### What you have to do
Show all lines below holding the string "camera".

Spatial object tracking data
◇ ◇ ◇

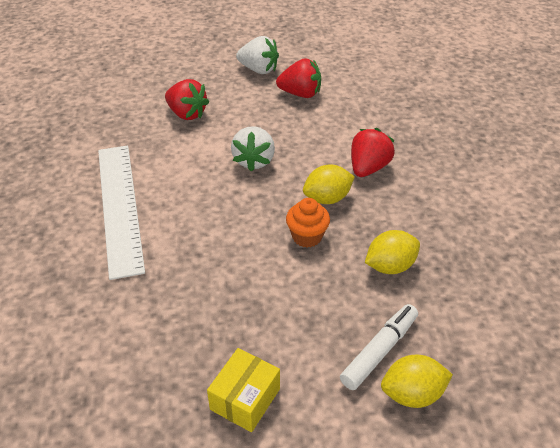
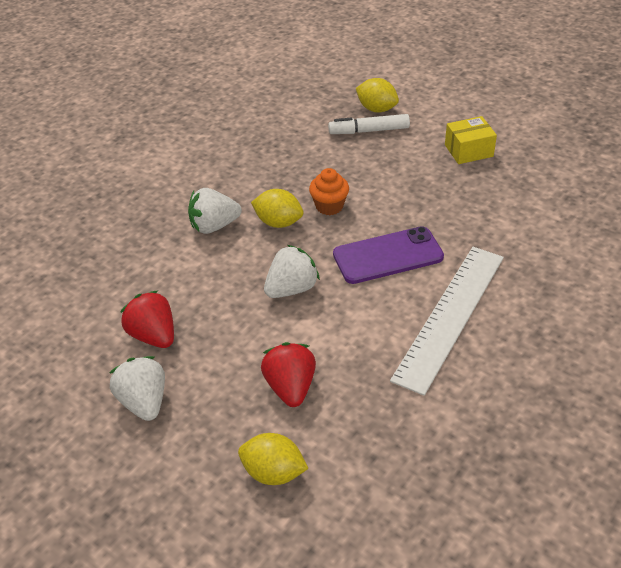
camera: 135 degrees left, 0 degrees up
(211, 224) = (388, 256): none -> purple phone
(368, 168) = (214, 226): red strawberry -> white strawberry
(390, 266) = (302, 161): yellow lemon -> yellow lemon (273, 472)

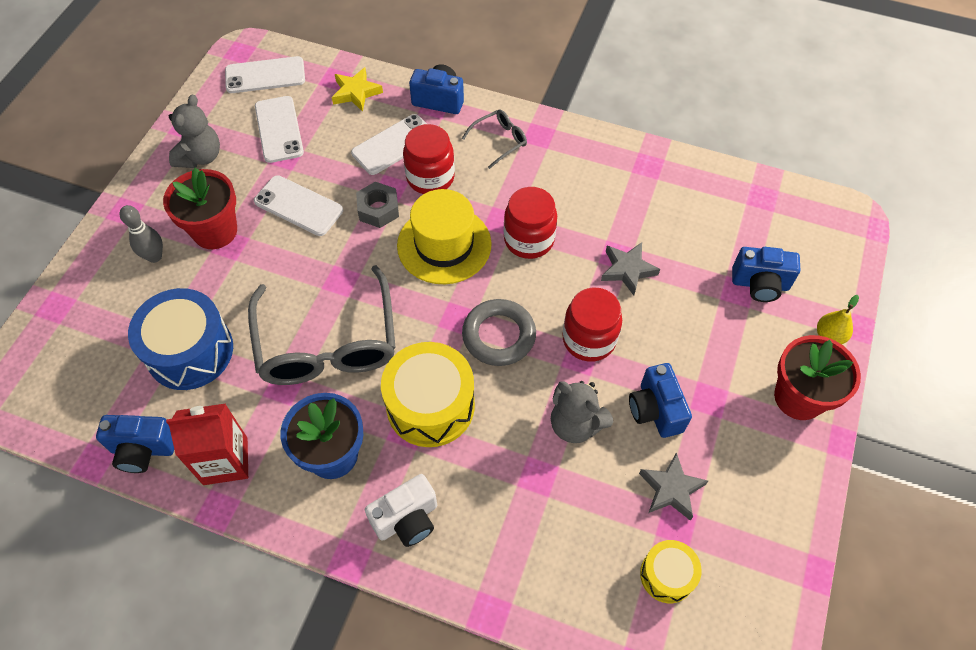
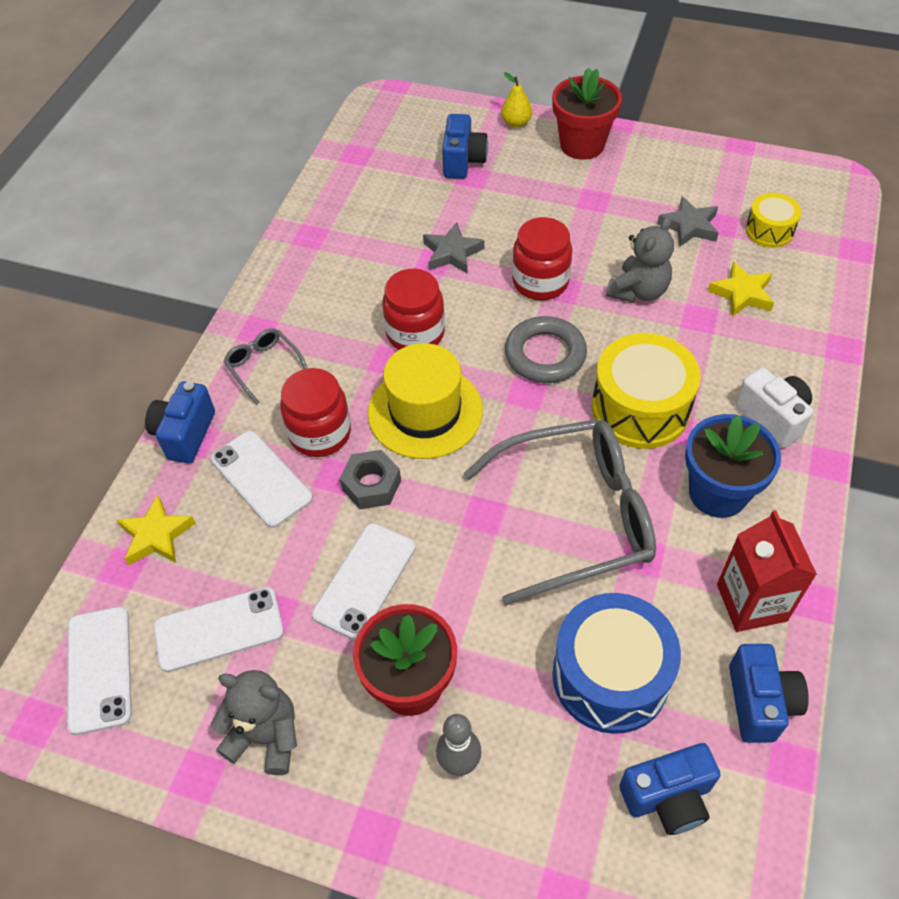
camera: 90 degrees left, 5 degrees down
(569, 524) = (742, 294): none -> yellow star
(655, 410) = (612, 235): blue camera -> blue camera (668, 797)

◇ ◇ ◇

### Expected answer
camera: 135 degrees left, 0 degrees up
camera: 90 degrees left, 5 degrees down
(655, 410) = (612, 235): blue camera -> blue camera (668, 797)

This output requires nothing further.